Source information:
╔══

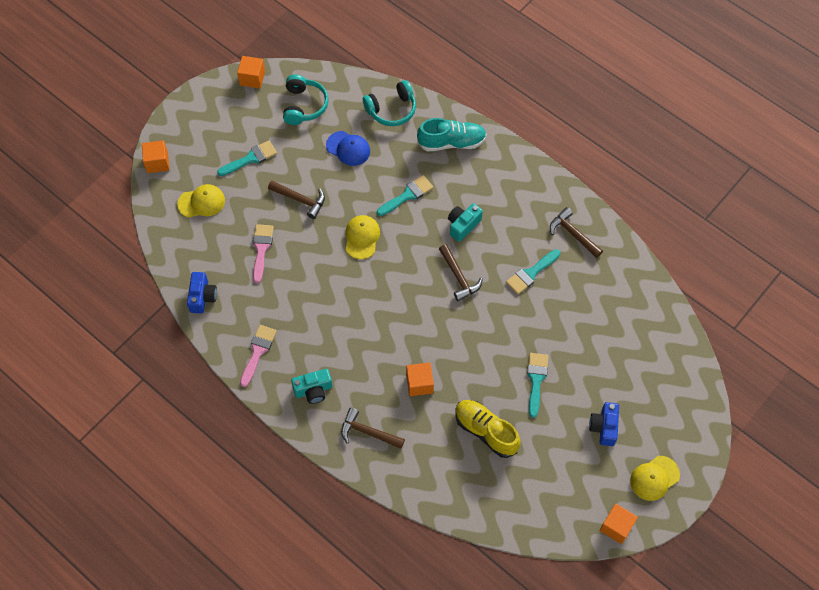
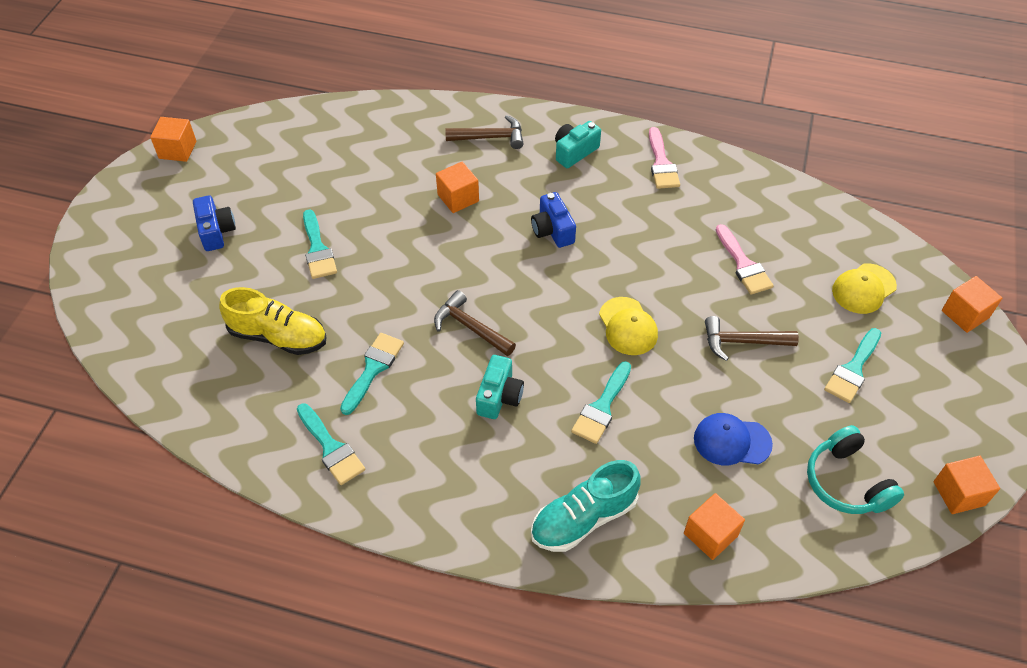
camera: 155 degrees right, 10 degrees down
blue camera [187,272,217,313] -> blue camera moved to [531,192,576,248]
turquoise headphones [363,80,416,126] -> orange cube [684,493,745,560]
yellow shoe [455,400,520,458] -> yellow shoe moved to [219,287,326,355]
brown hammer [550,207,603,258] -> turquoise brush [297,403,365,485]
yellow cap [630,456,680,501] -> none

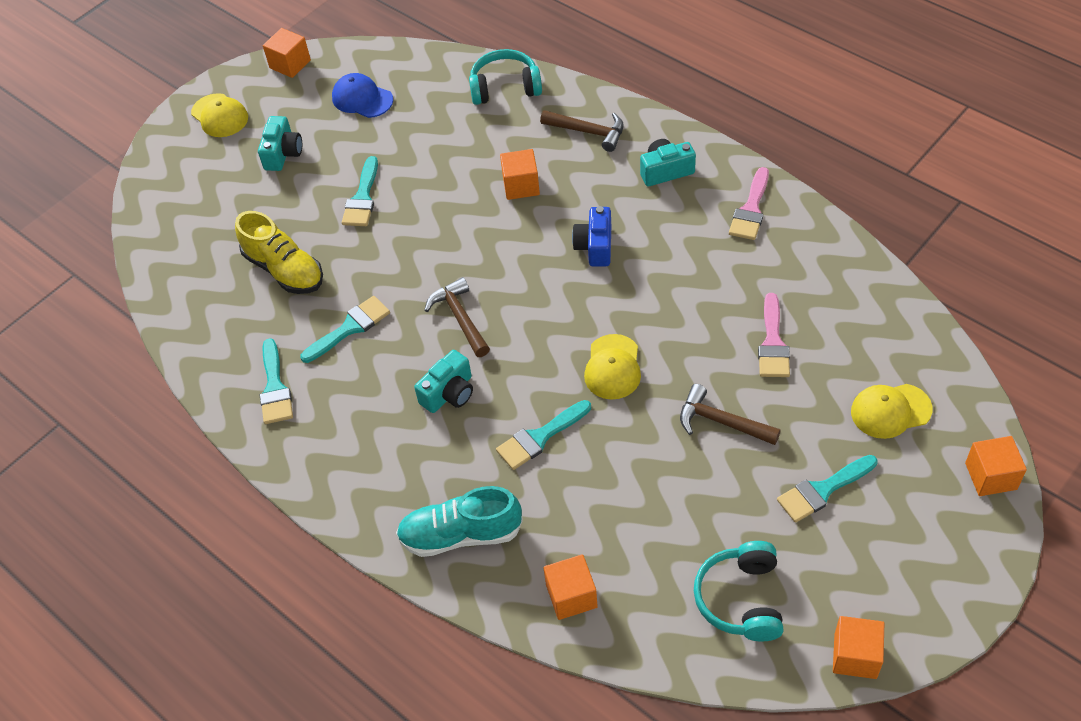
camera: 30 degrees right, 0 degrees up
blue camera [193,195,236,251] -> turquoise camera [258,116,302,171]
blue cap [694,413,773,465] -> blue cap moved to [332,73,393,118]
none -> yellow cap [191,93,248,137]
none -> turquoise headphones [469,49,542,105]

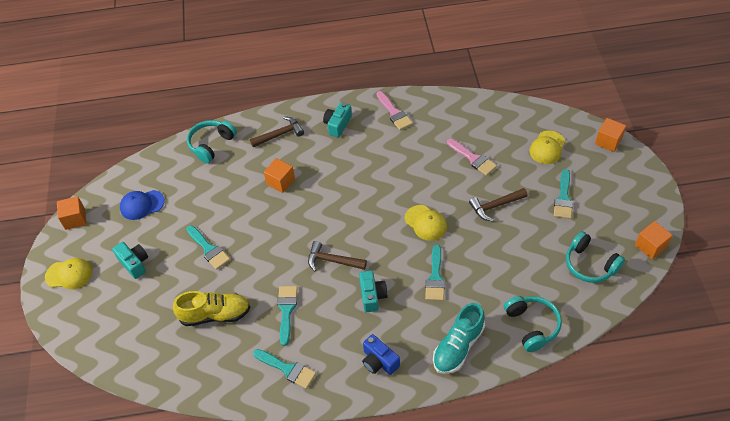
camera: 50 degrees left, 0 degrees up
orange cube [543,554,598,620] -> turquoise headphones [504,296,562,352]
blue camera [572,206,611,266] -> blue camera moved to [362,334,400,375]

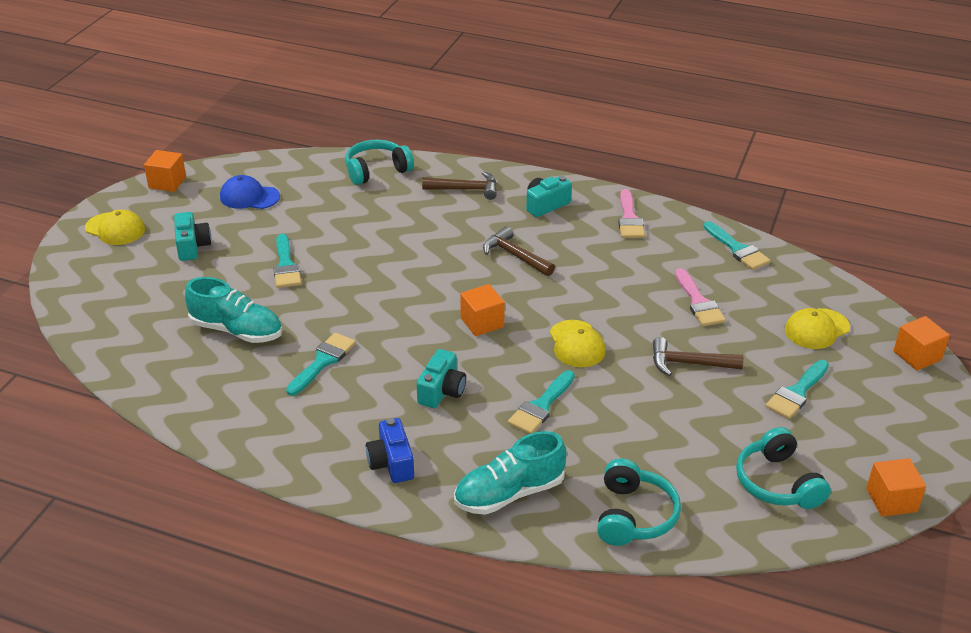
camera: 25 degrees right, 15 degrees down
yellow shoe [173,291,250,326] -> turquoise shoe [185,277,282,343]
turquoise brush [253,349,316,389] -> turquoise brush moved to [703,221,771,270]
orange cube [264,158,295,193] -> orange cube moved to [460,284,505,336]
brown hammer [308,241,367,271] -> brown hammer moved to [483,226,555,276]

╚══

What you will do:
Search the records for the word "turquoise" and copy every line where it occurs.

Answer for the task:
turquoise headphones [363,80,416,126] -> orange cube [684,493,745,560]
brown hammer [550,207,603,258] -> turquoise brush [297,403,365,485]
blue camera [193,195,236,251] -> turquoise camera [258,116,302,171]
none -> turquoise headphones [469,49,542,105]
orange cube [543,554,598,620] -> turquoise headphones [504,296,562,352]
yellow shoe [173,291,250,326] -> turquoise shoe [185,277,282,343]
turquoise brush [253,349,316,389] -> turquoise brush moved to [703,221,771,270]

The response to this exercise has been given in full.